● WHAT YOU WILL DO:
Return every line of the entries below that contains the string "kern".

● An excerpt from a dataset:
——————

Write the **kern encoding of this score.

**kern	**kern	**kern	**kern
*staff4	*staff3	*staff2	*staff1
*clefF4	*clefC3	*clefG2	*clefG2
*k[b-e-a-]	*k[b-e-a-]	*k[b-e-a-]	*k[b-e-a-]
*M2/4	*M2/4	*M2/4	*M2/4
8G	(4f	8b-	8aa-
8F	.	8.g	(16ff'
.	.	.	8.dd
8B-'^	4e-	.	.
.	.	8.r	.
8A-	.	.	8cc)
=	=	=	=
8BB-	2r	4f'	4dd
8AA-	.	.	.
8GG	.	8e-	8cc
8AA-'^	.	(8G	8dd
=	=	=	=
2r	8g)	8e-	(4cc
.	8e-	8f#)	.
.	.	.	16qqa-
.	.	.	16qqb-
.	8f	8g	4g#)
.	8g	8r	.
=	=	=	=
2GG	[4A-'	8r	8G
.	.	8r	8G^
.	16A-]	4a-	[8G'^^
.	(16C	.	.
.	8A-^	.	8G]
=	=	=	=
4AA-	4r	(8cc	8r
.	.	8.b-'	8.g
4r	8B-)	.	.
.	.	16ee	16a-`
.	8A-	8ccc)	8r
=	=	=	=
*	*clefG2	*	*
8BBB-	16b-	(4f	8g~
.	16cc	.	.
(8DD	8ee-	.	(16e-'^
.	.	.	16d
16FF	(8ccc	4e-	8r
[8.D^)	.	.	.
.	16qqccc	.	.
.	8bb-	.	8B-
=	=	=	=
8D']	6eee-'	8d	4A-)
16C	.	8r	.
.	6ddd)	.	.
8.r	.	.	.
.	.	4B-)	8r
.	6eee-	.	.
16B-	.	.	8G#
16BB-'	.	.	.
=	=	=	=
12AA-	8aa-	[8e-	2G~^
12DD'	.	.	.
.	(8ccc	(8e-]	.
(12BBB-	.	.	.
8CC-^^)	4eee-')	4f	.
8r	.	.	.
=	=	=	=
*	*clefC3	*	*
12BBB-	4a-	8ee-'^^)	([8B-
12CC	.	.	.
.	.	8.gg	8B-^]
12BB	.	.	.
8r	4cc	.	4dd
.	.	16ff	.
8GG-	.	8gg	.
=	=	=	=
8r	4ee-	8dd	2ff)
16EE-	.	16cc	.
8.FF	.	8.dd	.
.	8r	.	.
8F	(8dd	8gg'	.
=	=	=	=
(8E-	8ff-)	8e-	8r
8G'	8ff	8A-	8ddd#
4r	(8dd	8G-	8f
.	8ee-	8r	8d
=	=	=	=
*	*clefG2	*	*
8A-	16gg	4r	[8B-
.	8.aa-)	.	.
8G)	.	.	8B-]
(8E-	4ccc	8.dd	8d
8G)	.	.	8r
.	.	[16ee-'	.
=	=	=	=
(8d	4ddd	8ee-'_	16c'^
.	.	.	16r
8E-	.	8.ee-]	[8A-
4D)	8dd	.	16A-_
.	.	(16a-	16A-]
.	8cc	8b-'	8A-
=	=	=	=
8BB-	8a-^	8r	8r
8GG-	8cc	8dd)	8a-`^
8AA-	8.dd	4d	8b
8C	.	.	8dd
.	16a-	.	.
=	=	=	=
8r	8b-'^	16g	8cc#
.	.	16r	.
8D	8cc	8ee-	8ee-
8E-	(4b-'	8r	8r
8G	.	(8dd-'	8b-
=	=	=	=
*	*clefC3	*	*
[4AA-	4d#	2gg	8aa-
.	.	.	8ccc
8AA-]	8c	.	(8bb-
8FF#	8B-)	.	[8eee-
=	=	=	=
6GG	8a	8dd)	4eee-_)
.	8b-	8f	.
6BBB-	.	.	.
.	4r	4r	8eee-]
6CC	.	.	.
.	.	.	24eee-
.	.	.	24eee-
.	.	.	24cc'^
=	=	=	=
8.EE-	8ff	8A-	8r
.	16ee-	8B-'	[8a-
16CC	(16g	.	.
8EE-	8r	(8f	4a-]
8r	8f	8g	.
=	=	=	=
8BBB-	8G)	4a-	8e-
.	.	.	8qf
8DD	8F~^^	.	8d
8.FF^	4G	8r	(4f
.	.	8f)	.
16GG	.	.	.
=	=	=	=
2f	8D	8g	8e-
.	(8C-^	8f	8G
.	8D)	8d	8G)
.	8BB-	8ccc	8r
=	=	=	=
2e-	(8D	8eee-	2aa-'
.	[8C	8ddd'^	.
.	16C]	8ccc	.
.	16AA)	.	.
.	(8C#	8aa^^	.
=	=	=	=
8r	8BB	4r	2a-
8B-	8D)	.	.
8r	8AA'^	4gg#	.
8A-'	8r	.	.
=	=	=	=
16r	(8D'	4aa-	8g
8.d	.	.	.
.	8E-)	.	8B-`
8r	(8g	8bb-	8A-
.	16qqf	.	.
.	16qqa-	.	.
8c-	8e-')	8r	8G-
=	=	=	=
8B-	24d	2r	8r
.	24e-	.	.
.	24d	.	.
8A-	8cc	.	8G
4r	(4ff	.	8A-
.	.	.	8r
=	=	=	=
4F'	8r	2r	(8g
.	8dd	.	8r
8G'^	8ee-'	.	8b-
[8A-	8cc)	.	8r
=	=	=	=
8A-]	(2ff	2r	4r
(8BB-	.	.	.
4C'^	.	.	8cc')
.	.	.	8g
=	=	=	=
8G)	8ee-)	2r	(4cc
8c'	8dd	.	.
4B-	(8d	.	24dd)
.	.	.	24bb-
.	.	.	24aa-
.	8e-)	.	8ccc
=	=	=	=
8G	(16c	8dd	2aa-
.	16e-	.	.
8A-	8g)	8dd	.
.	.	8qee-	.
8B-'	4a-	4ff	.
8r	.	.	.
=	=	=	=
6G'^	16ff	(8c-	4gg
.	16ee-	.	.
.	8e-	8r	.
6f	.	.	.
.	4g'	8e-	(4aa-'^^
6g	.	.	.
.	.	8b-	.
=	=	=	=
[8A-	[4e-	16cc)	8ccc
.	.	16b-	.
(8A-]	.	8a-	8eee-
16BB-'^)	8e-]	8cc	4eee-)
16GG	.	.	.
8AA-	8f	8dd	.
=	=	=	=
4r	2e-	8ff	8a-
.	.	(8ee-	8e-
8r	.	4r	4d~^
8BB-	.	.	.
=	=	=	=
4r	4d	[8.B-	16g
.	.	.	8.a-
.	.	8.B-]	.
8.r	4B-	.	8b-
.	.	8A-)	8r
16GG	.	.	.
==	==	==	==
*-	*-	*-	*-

——————

● RESULT FOR THIS EXERCISE:
Write the **kern encoding of this score.
**kern	**kern	**kern	**kern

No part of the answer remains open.